**Data for analysis**
+++++

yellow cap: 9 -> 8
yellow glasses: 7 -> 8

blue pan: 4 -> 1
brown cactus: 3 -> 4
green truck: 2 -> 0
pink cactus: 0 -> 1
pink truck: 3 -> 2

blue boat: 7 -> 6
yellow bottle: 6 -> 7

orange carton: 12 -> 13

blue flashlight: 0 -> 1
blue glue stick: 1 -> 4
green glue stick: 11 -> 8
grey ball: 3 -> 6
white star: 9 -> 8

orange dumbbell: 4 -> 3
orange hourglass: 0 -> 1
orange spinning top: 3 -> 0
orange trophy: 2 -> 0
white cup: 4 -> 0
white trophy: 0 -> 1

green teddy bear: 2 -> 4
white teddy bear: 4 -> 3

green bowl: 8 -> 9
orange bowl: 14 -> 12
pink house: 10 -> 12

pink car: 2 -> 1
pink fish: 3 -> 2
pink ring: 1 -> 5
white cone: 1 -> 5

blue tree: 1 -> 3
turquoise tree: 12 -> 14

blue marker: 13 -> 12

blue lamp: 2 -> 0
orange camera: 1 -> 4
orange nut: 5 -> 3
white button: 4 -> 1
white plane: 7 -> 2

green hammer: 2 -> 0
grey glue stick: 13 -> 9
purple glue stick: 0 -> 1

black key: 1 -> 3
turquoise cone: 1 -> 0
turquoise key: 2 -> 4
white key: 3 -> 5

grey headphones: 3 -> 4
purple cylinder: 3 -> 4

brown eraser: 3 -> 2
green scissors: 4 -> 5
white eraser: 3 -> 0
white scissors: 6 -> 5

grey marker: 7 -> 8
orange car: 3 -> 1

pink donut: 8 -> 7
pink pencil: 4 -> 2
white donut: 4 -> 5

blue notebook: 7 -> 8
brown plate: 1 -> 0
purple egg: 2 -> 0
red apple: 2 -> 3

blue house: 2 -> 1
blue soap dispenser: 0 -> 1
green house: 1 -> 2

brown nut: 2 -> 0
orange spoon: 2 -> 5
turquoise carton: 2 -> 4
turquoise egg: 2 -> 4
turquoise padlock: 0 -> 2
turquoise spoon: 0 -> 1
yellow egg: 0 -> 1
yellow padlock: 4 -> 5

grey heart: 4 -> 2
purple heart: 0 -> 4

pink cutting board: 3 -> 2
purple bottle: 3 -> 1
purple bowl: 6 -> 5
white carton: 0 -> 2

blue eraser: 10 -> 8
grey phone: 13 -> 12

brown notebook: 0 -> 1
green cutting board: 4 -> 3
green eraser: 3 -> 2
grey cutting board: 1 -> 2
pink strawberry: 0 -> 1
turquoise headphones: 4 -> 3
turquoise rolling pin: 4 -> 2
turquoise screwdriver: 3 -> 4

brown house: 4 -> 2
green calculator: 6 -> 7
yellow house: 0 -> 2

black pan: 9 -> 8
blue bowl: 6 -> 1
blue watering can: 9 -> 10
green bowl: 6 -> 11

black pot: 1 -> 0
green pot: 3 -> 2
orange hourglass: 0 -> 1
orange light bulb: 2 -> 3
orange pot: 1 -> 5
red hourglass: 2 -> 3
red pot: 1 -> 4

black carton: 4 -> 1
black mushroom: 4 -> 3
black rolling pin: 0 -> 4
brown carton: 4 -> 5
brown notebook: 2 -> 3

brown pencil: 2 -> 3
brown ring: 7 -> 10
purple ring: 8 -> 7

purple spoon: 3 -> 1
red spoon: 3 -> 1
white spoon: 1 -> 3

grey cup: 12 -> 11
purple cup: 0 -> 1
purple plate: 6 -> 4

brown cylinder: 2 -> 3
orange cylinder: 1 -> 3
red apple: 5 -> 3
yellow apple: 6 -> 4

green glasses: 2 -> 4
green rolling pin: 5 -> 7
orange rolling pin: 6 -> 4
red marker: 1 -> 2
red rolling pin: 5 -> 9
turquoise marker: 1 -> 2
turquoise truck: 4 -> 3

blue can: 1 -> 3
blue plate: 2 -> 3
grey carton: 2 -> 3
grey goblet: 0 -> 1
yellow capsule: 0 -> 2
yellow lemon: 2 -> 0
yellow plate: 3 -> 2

+++++

**Problem to work on**
Filter the entries by the string "grey" and copy each matching line.

**Response box**
grey ball: 3 -> 6
grey glue stick: 13 -> 9
grey headphones: 3 -> 4
grey marker: 7 -> 8
grey heart: 4 -> 2
grey phone: 13 -> 12
grey cutting board: 1 -> 2
grey cup: 12 -> 11
grey carton: 2 -> 3
grey goblet: 0 -> 1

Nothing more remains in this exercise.